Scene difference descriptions
━━━━
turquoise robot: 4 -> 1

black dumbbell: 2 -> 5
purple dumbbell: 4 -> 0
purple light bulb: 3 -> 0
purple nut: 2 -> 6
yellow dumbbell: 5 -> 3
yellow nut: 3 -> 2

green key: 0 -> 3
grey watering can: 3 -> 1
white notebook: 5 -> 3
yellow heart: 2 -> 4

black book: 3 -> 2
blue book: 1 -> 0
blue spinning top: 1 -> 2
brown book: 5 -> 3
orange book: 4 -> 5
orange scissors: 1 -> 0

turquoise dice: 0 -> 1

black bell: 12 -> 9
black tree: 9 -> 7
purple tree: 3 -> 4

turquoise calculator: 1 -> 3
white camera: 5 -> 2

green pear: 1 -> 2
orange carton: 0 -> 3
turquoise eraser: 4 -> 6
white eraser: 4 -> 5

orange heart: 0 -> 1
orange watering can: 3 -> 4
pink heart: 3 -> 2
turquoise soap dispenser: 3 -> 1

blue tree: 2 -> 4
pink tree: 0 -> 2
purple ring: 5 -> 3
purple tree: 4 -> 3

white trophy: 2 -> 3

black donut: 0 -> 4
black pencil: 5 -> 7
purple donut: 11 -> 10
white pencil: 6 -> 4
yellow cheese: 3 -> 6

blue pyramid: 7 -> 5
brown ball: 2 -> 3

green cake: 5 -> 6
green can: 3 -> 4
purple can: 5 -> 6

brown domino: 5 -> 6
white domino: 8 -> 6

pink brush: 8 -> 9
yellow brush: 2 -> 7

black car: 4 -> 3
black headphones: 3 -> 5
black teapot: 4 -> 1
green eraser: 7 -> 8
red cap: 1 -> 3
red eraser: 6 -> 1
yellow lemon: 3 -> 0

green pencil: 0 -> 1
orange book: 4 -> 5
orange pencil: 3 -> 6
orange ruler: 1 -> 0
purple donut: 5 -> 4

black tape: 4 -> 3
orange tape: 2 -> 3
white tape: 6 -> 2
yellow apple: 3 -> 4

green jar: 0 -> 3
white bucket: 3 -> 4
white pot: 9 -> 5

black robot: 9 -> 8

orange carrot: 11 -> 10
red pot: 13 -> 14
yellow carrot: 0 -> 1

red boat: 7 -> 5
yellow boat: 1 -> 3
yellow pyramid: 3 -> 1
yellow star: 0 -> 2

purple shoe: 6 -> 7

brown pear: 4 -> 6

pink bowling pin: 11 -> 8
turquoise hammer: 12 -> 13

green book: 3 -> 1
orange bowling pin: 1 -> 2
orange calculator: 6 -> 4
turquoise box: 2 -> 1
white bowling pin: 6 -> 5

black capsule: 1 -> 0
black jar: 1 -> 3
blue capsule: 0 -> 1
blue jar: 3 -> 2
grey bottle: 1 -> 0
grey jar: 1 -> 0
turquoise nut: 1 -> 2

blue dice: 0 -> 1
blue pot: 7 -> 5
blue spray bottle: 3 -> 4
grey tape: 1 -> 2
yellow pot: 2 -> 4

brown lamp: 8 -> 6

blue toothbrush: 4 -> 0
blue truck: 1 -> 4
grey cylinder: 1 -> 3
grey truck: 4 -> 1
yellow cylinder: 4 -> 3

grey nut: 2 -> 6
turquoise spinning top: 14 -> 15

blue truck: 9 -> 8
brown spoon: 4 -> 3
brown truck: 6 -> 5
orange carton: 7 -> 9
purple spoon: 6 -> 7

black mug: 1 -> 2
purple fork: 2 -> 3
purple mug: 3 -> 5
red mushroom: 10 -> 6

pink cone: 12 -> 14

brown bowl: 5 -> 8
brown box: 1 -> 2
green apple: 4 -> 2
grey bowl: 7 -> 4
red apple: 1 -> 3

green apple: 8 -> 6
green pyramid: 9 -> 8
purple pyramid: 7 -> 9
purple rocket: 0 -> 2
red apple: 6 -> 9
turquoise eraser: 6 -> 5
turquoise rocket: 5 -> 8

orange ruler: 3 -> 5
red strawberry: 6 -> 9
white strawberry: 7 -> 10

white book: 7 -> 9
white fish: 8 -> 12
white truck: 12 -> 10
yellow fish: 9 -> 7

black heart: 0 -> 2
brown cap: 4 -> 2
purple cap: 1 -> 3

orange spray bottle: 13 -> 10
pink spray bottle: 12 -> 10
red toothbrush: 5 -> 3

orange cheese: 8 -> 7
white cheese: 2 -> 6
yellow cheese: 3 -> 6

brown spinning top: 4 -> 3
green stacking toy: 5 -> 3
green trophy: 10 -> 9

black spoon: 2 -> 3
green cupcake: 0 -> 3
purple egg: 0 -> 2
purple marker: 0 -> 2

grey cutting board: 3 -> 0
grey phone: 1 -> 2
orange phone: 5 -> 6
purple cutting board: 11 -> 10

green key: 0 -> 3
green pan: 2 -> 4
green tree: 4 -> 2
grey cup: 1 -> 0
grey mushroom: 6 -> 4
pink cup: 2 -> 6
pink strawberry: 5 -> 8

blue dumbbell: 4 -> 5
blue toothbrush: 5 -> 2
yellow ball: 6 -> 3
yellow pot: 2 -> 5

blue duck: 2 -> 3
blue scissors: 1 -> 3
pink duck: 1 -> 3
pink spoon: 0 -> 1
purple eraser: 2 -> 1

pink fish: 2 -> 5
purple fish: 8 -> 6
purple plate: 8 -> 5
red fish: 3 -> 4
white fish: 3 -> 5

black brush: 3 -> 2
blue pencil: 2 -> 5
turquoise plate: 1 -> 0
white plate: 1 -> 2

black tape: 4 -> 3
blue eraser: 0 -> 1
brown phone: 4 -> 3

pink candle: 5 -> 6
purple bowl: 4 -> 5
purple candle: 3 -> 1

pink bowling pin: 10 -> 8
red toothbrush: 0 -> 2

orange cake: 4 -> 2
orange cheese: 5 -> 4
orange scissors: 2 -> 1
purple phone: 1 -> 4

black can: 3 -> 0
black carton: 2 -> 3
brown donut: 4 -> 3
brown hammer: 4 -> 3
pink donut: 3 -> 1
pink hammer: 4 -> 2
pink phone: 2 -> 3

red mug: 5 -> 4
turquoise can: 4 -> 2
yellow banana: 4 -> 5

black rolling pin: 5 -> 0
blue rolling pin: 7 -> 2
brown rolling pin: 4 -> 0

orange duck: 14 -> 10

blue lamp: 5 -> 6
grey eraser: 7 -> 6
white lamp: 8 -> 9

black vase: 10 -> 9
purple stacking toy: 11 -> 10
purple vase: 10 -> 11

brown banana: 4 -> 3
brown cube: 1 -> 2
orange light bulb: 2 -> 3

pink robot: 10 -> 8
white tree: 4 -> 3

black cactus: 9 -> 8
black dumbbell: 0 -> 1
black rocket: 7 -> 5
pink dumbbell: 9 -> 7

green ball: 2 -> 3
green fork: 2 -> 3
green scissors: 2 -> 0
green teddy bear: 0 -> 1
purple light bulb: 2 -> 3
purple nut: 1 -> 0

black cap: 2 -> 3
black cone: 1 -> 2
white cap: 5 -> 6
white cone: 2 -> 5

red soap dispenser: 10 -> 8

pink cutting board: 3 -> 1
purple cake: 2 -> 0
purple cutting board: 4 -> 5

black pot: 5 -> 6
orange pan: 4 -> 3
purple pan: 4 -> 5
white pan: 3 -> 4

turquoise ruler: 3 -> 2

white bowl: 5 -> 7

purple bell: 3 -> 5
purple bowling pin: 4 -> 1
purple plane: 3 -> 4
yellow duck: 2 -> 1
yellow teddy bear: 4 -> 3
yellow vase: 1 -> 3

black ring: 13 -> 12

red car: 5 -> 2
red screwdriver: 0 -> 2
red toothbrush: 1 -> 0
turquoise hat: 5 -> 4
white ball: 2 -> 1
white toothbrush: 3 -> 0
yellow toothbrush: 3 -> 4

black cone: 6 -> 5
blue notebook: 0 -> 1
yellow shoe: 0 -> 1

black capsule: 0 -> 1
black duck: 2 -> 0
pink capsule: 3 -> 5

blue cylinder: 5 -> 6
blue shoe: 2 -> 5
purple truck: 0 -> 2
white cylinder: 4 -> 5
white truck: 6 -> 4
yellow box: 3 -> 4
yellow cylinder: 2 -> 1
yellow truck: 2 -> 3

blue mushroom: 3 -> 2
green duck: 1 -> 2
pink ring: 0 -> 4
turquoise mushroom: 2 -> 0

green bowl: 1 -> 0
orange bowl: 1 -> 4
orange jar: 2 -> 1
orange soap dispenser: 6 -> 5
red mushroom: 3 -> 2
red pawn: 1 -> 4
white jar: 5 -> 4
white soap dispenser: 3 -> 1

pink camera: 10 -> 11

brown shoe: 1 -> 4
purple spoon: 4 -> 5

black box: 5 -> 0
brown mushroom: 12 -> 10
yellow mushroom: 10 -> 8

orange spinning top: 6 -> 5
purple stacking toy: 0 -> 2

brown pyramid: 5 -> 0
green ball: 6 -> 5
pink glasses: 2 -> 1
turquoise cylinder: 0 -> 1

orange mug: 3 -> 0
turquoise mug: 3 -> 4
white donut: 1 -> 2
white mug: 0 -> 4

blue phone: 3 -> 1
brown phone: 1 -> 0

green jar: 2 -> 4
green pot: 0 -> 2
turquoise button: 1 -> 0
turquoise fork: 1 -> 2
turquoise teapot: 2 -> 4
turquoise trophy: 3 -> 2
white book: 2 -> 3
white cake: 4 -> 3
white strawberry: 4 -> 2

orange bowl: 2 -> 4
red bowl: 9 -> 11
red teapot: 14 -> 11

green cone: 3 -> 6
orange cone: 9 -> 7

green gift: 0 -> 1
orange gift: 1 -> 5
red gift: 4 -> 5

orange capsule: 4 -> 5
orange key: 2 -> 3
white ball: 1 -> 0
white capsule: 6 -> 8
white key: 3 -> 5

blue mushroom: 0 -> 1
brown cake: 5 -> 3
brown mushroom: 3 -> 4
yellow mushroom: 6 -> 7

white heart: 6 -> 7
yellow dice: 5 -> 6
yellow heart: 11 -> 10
━━━━
• Work request: Up to and including the line with "orange carton: 7 -> 9", write out the records above exactly, starting from their first line.

• Your response:
turquoise robot: 4 -> 1

black dumbbell: 2 -> 5
purple dumbbell: 4 -> 0
purple light bulb: 3 -> 0
purple nut: 2 -> 6
yellow dumbbell: 5 -> 3
yellow nut: 3 -> 2

green key: 0 -> 3
grey watering can: 3 -> 1
white notebook: 5 -> 3
yellow heart: 2 -> 4

black book: 3 -> 2
blue book: 1 -> 0
blue spinning top: 1 -> 2
brown book: 5 -> 3
orange book: 4 -> 5
orange scissors: 1 -> 0

turquoise dice: 0 -> 1

black bell: 12 -> 9
black tree: 9 -> 7
purple tree: 3 -> 4

turquoise calculator: 1 -> 3
white camera: 5 -> 2

green pear: 1 -> 2
orange carton: 0 -> 3
turquoise eraser: 4 -> 6
white eraser: 4 -> 5

orange heart: 0 -> 1
orange watering can: 3 -> 4
pink heart: 3 -> 2
turquoise soap dispenser: 3 -> 1

blue tree: 2 -> 4
pink tree: 0 -> 2
purple ring: 5 -> 3
purple tree: 4 -> 3

white trophy: 2 -> 3

black donut: 0 -> 4
black pencil: 5 -> 7
purple donut: 11 -> 10
white pencil: 6 -> 4
yellow cheese: 3 -> 6

blue pyramid: 7 -> 5
brown ball: 2 -> 3

green cake: 5 -> 6
green can: 3 -> 4
purple can: 5 -> 6

brown domino: 5 -> 6
white domino: 8 -> 6

pink brush: 8 -> 9
yellow brush: 2 -> 7

black car: 4 -> 3
black headphones: 3 -> 5
black teapot: 4 -> 1
green eraser: 7 -> 8
red cap: 1 -> 3
red eraser: 6 -> 1
yellow lemon: 3 -> 0

green pencil: 0 -> 1
orange book: 4 -> 5
orange pencil: 3 -> 6
orange ruler: 1 -> 0
purple donut: 5 -> 4

black tape: 4 -> 3
orange tape: 2 -> 3
white tape: 6 -> 2
yellow apple: 3 -> 4

green jar: 0 -> 3
white bucket: 3 -> 4
white pot: 9 -> 5

black robot: 9 -> 8

orange carrot: 11 -> 10
red pot: 13 -> 14
yellow carrot: 0 -> 1

red boat: 7 -> 5
yellow boat: 1 -> 3
yellow pyramid: 3 -> 1
yellow star: 0 -> 2

purple shoe: 6 -> 7

brown pear: 4 -> 6

pink bowling pin: 11 -> 8
turquoise hammer: 12 -> 13

green book: 3 -> 1
orange bowling pin: 1 -> 2
orange calculator: 6 -> 4
turquoise box: 2 -> 1
white bowling pin: 6 -> 5

black capsule: 1 -> 0
black jar: 1 -> 3
blue capsule: 0 -> 1
blue jar: 3 -> 2
grey bottle: 1 -> 0
grey jar: 1 -> 0
turquoise nut: 1 -> 2

blue dice: 0 -> 1
blue pot: 7 -> 5
blue spray bottle: 3 -> 4
grey tape: 1 -> 2
yellow pot: 2 -> 4

brown lamp: 8 -> 6

blue toothbrush: 4 -> 0
blue truck: 1 -> 4
grey cylinder: 1 -> 3
grey truck: 4 -> 1
yellow cylinder: 4 -> 3

grey nut: 2 -> 6
turquoise spinning top: 14 -> 15

blue truck: 9 -> 8
brown spoon: 4 -> 3
brown truck: 6 -> 5
orange carton: 7 -> 9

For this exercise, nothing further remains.